Task goal:
The data is to be repeated exactly, with the images removed.

Exercise data:
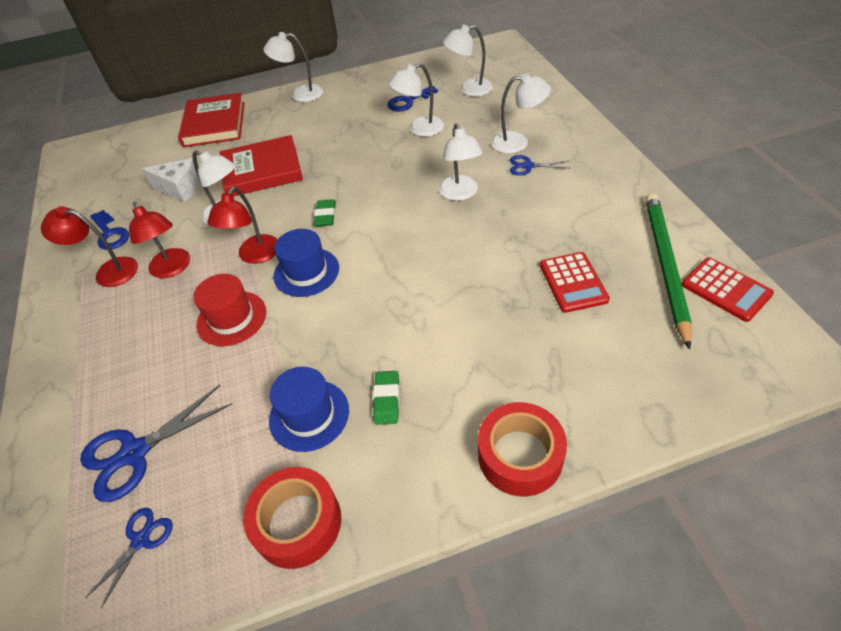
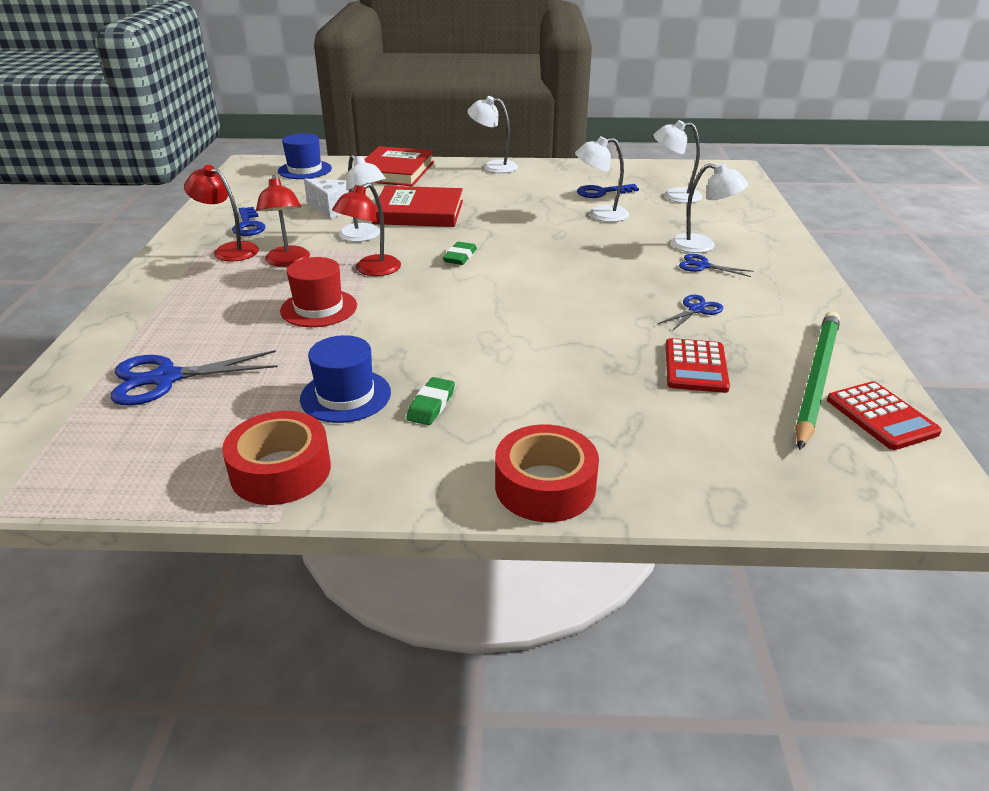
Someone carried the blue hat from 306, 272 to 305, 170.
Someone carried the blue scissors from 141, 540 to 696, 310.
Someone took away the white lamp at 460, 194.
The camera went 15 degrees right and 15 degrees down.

Response to the exercise:
Someone carried the blue hat from 306, 272 to 305, 170.
Someone carried the blue scissors from 141, 540 to 696, 310.
Someone took away the white lamp at 460, 194.
The camera went 15 degrees right and 15 degrees down.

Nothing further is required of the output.